Record excerpts:
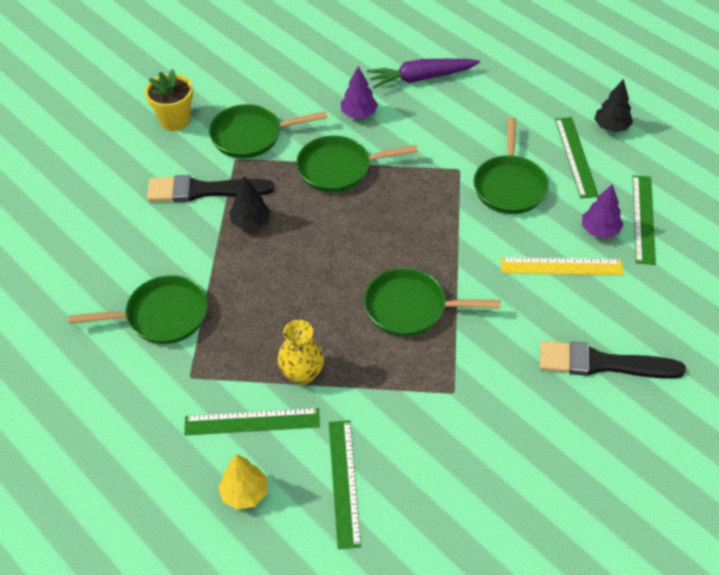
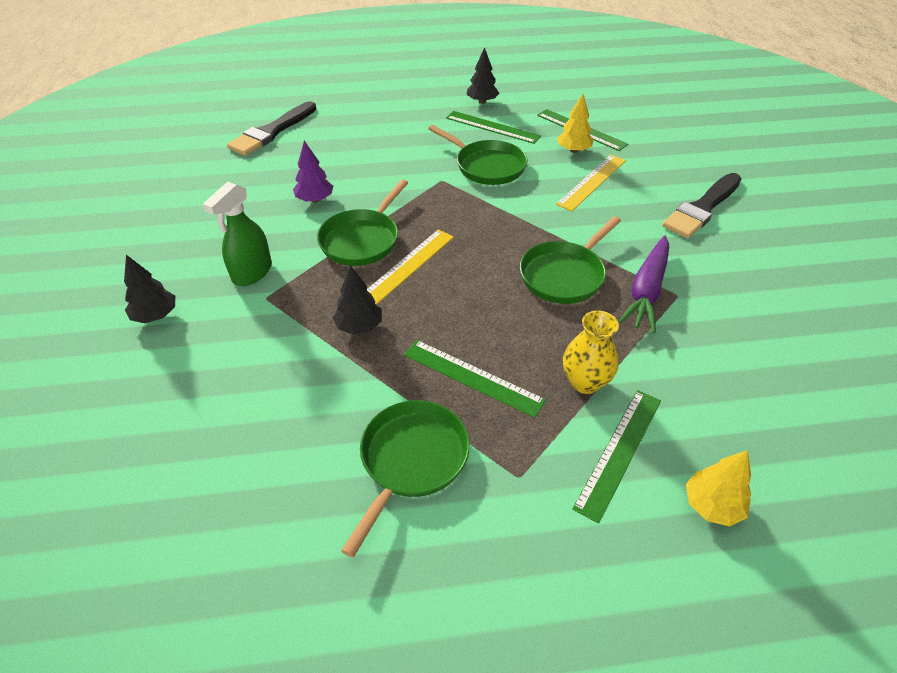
camera: 55 degrees left, 5 degrees down
yellow flower pot [145,69,193,131] -> black tree [124,255,175,323]
black brush [147,175,274,202] -> black brush moved to [227,101,316,156]
green pan [209,104,327,158] -> green spray bottle [203,181,272,286]
green ruler [329,420,361,549] -> green ruler moved to [404,340,546,418]
purple carrot [367,59,480,89] -> purple carrot moved to [618,235,669,333]
purple tree [582,184,624,238] -> yellow tree [557,94,594,153]
none -> yellow ruler [367,229,454,305]

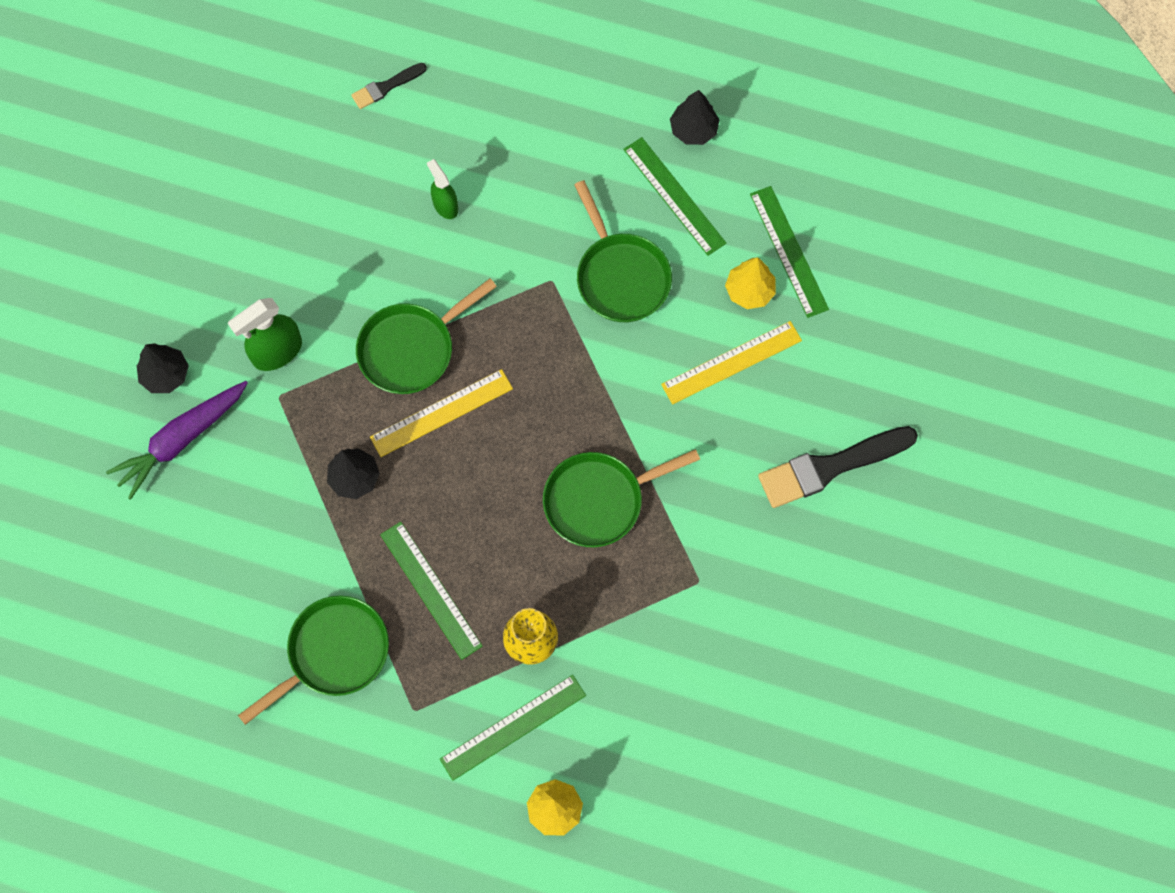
camera: 25 degrees right, 25 degrees up
black brush [227,101,316,156] -> black brush [351,63,427,109], size x0.52
purple tree [293,141,333,203] -> none
purple carrot [618,235,669,333] -> purple carrot moved to [106,381,248,500]
none -> green spray bottle [427,159,458,219]

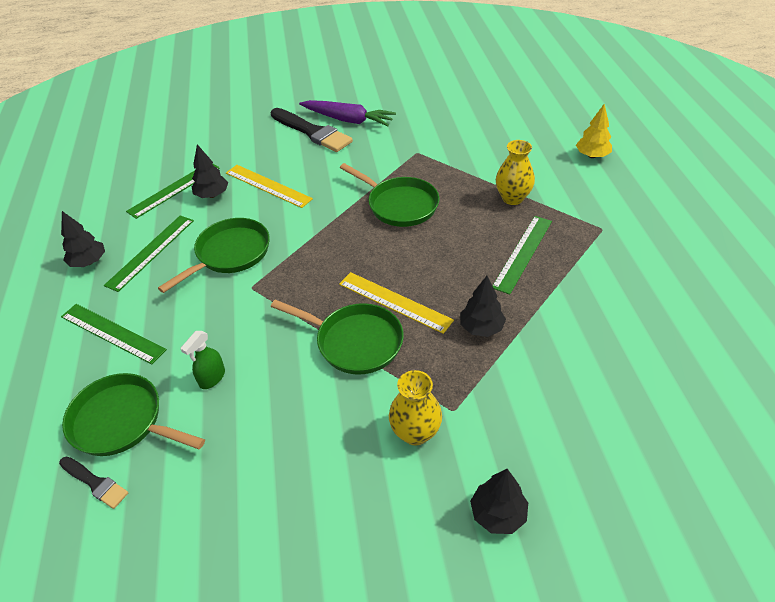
camera: 115 degrees left, 25 degrees down
purple carrot [106,381,248,500] -> purple carrot moved to [299,100,396,126]
green spray bottle [228,298,302,371] -> yellow vase [389,370,442,446]
green pan [238,596,389,725] -> green pan moved to [62,373,205,456]
green ruler [440,675,586,781] -> green ruler moved to [61,304,167,364]
yellow tree [725,257,776,309] -> black tree [192,144,228,198]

What to produce:
Each line of the material that contains the string "green" has to be copied out.

Exercise response:
green pan [209,104,327,158] -> green spray bottle [203,181,272,286]
green ruler [329,420,361,549] -> green ruler moved to [404,340,546,418]
none -> green spray bottle [427,159,458,219]
green spray bottle [228,298,302,371] -> yellow vase [389,370,442,446]
green pan [238,596,389,725] -> green pan moved to [62,373,205,456]
green ruler [440,675,586,781] -> green ruler moved to [61,304,167,364]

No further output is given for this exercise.